EXTRACTED RECORDS
·····

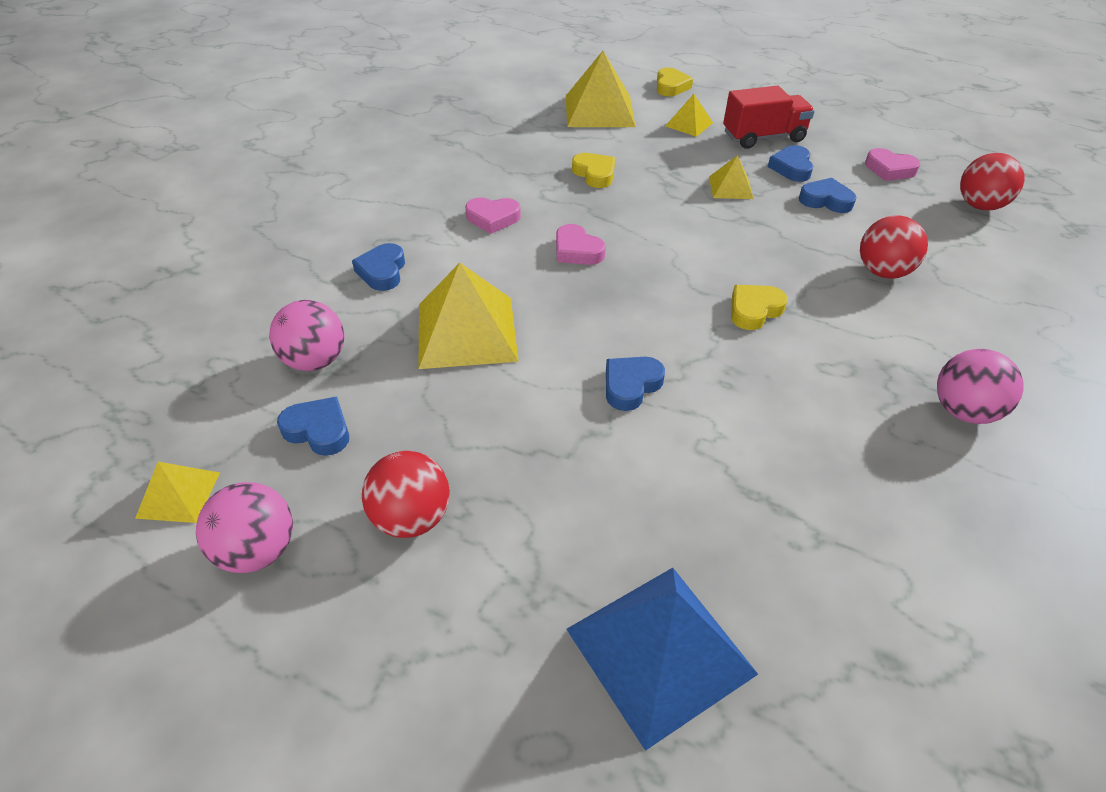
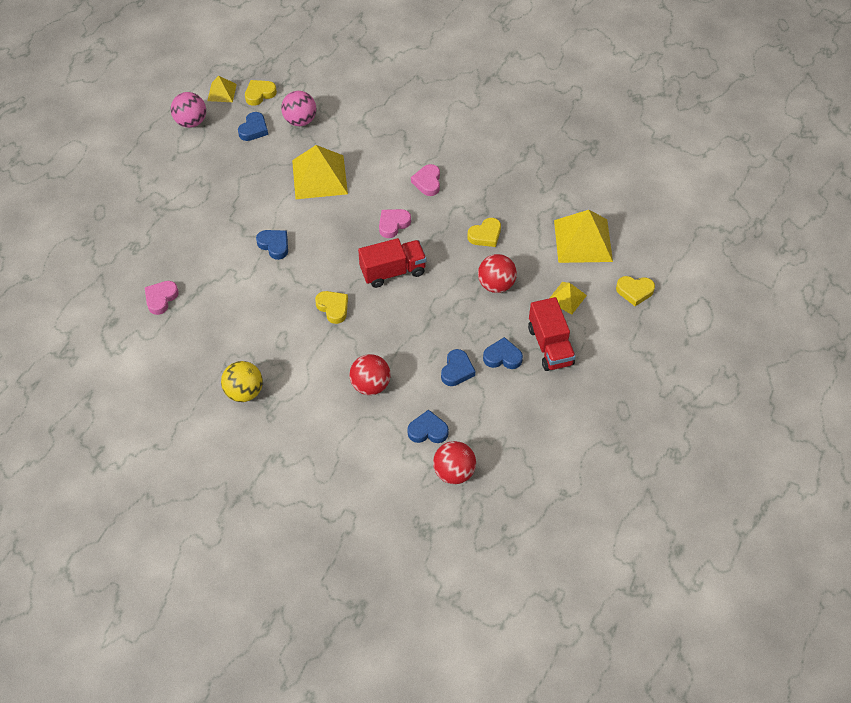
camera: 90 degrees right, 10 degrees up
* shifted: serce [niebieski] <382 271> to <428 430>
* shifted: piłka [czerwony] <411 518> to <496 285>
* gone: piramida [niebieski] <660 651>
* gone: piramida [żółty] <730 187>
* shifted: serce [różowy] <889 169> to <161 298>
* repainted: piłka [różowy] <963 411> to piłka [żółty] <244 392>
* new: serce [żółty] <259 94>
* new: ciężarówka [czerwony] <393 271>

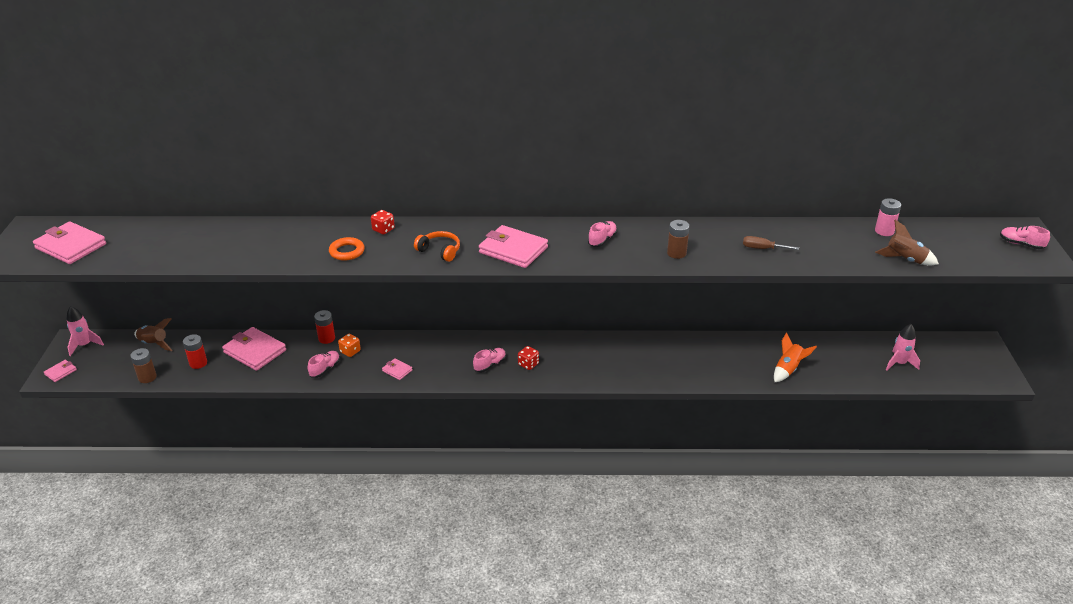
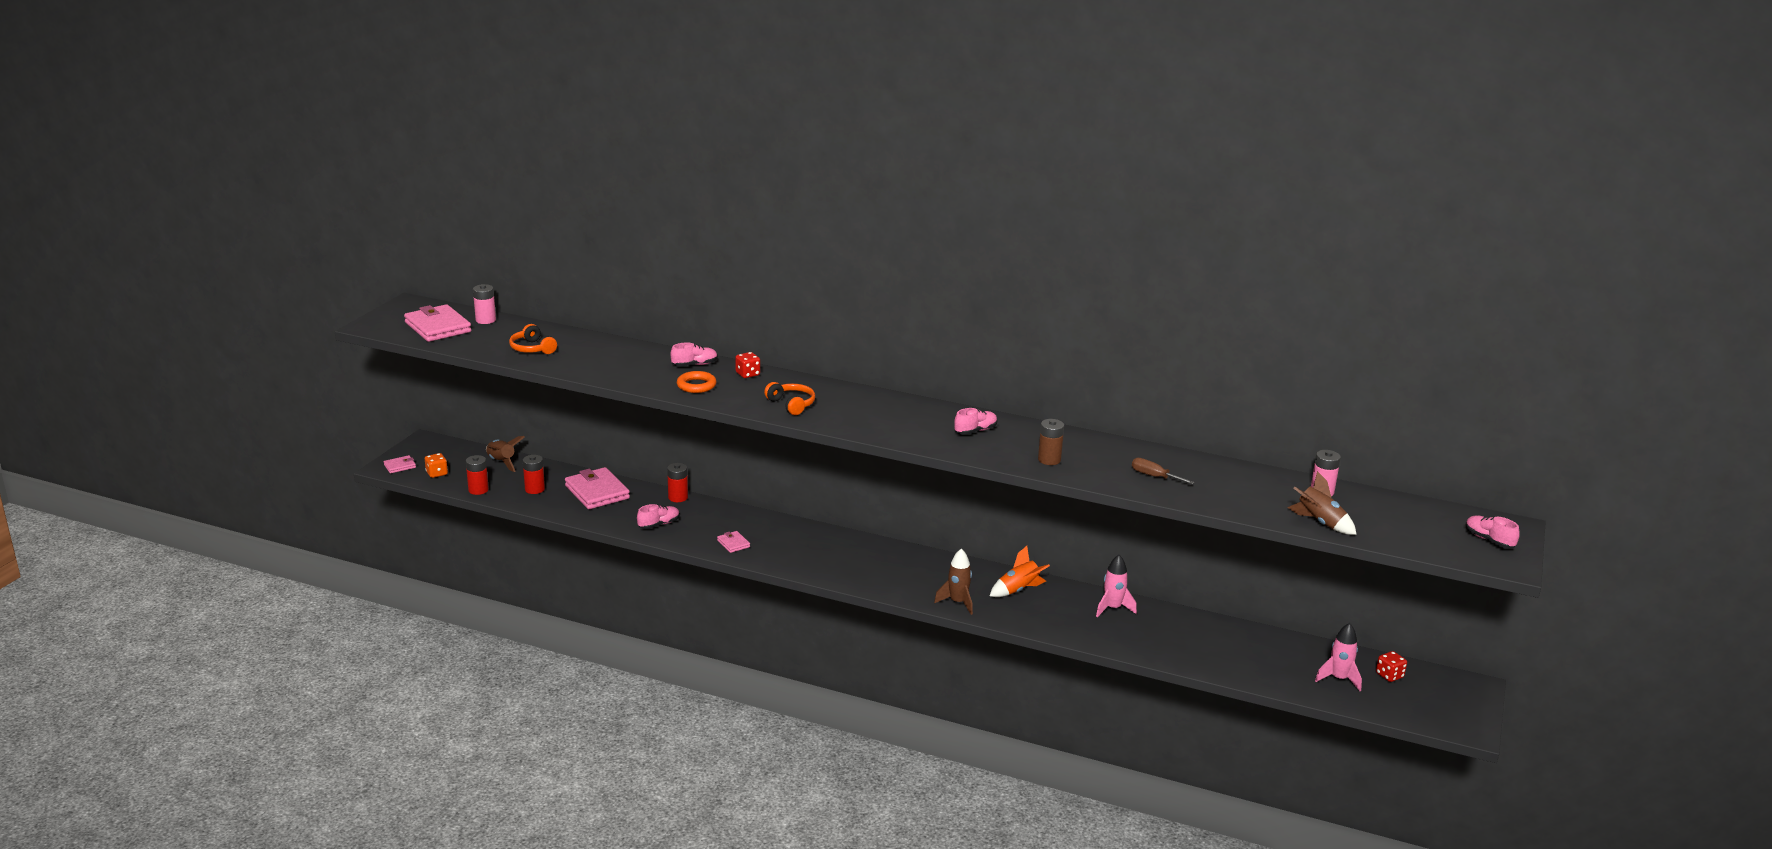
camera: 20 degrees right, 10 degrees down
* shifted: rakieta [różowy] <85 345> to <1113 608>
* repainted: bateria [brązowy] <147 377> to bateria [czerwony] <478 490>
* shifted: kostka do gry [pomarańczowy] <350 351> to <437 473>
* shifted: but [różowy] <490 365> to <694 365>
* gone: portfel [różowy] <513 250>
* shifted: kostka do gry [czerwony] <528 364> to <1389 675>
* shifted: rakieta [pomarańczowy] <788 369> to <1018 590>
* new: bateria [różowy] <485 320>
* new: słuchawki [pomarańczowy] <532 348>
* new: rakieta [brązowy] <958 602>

·····

EXERCISE AIM
Retype the listing exactly. Leave out its pictures.

EXERCISE RESPONSE
camera: 90 degrees right, 10 degrees up
* shifted: serce [niebieski] <382 271> to <428 430>
* shifted: piłka [czerwony] <411 518> to <496 285>
* gone: piramida [niebieski] <660 651>
* gone: piramida [żółty] <730 187>
* shifted: serce [różowy] <889 169> to <161 298>
* repainted: piłka [różowy] <963 411> to piłka [żółty] <244 392>
* new: serce [żółty] <259 94>
* new: ciężarówka [czerwony] <393 271>

camera: 20 degrees right, 10 degrees down
* shifted: rakieta [różowy] <85 345> to <1113 608>
* repainted: bateria [brązowy] <147 377> to bateria [czerwony] <478 490>
* shifted: kostka do gry [pomarańczowy] <350 351> to <437 473>
* shifted: but [różowy] <490 365> to <694 365>
* gone: portfel [różowy] <513 250>
* shifted: kostka do gry [czerwony] <528 364> to <1389 675>
* shifted: rakieta [pomarańczowy] <788 369> to <1018 590>
* new: bateria [różowy] <485 320>
* new: słuchawki [pomarańczowy] <532 348>
* new: rakieta [brązowy] <958 602>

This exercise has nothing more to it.